→ **WHAT TO WORK ON**
Every entry must be copied word for word.

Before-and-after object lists
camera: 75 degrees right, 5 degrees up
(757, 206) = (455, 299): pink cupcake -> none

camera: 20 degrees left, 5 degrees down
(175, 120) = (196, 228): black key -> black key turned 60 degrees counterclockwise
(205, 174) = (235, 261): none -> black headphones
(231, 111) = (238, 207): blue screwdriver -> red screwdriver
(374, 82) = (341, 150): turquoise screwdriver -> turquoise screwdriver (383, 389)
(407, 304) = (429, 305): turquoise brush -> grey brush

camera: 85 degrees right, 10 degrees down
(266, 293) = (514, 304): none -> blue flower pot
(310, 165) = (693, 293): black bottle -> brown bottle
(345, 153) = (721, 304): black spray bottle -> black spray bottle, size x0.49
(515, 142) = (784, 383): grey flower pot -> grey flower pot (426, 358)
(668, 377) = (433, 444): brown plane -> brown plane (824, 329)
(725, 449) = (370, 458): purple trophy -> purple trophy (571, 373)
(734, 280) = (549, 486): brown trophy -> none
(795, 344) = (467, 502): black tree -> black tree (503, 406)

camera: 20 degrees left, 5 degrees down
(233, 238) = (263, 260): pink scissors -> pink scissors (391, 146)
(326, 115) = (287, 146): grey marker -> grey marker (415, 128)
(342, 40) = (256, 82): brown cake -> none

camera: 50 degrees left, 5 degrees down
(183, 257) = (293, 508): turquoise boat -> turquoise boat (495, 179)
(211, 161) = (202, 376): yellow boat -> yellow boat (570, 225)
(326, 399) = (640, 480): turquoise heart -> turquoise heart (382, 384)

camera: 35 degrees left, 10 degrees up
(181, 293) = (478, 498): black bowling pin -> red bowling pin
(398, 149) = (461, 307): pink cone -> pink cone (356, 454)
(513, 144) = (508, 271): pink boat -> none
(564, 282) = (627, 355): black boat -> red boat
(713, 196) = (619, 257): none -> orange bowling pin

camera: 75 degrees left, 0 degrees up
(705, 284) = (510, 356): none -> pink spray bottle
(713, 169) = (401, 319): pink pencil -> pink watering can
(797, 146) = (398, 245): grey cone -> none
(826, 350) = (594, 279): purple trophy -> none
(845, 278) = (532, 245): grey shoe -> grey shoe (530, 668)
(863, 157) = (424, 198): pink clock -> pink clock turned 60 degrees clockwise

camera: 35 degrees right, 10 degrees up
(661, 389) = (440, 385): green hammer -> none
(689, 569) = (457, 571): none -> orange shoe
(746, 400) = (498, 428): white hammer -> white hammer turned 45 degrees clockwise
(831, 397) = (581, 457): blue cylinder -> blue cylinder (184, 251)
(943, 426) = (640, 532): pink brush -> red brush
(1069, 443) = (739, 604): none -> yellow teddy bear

→ **RESULT**
camera: 75 degrees right, 5 degrees up
(757, 206) = (455, 299): pink cupcake -> none

camera: 20 degrees left, 5 degrees down
(175, 120) = (196, 228): black key -> black key turned 60 degrees counterclockwise
(205, 174) = (235, 261): none -> black headphones
(231, 111) = (238, 207): blue screwdriver -> red screwdriver
(374, 82) = (341, 150): turquoise screwdriver -> turquoise screwdriver (383, 389)
(407, 304) = (429, 305): turquoise brush -> grey brush

camera: 85 degrees right, 10 degrees down
(266, 293) = (514, 304): none -> blue flower pot
(310, 165) = (693, 293): black bottle -> brown bottle
(345, 153) = (721, 304): black spray bottle -> black spray bottle, size x0.49
(515, 142) = (784, 383): grey flower pot -> grey flower pot (426, 358)
(668, 377) = (433, 444): brown plane -> brown plane (824, 329)
(725, 449) = (370, 458): purple trophy -> purple trophy (571, 373)
(734, 280) = (549, 486): brown trophy -> none
(795, 344) = (467, 502): black tree -> black tree (503, 406)

camera: 20 degrees left, 5 degrees down
(233, 238) = (263, 260): pink scissors -> pink scissors (391, 146)
(326, 115) = (287, 146): grey marker -> grey marker (415, 128)
(342, 40) = (256, 82): brown cake -> none

camera: 50 degrees left, 5 degrees down
(183, 257) = (293, 508): turquoise boat -> turquoise boat (495, 179)
(211, 161) = (202, 376): yellow boat -> yellow boat (570, 225)
(326, 399) = (640, 480): turquoise heart -> turquoise heart (382, 384)

camera: 35 degrees left, 10 degrees up
(181, 293) = (478, 498): black bowling pin -> red bowling pin
(398, 149) = (461, 307): pink cone -> pink cone (356, 454)
(513, 144) = (508, 271): pink boat -> none
(564, 282) = (627, 355): black boat -> red boat
(713, 196) = (619, 257): none -> orange bowling pin

camera: 75 degrees left, 0 degrees up
(705, 284) = (510, 356): none -> pink spray bottle
(713, 169) = (401, 319): pink pencil -> pink watering can
(797, 146) = (398, 245): grey cone -> none
(826, 350) = (594, 279): purple trophy -> none
(845, 278) = (532, 245): grey shoe -> grey shoe (530, 668)
(863, 157) = (424, 198): pink clock -> pink clock turned 60 degrees clockwise

camera: 35 degrees right, 10 degrees up
(661, 389) = (440, 385): green hammer -> none
(689, 569) = (457, 571): none -> orange shoe
(746, 400) = (498, 428): white hammer -> white hammer turned 45 degrees clockwise
(831, 397) = (581, 457): blue cylinder -> blue cylinder (184, 251)
(943, 426) = (640, 532): pink brush -> red brush
(1069, 443) = (739, 604): none -> yellow teddy bear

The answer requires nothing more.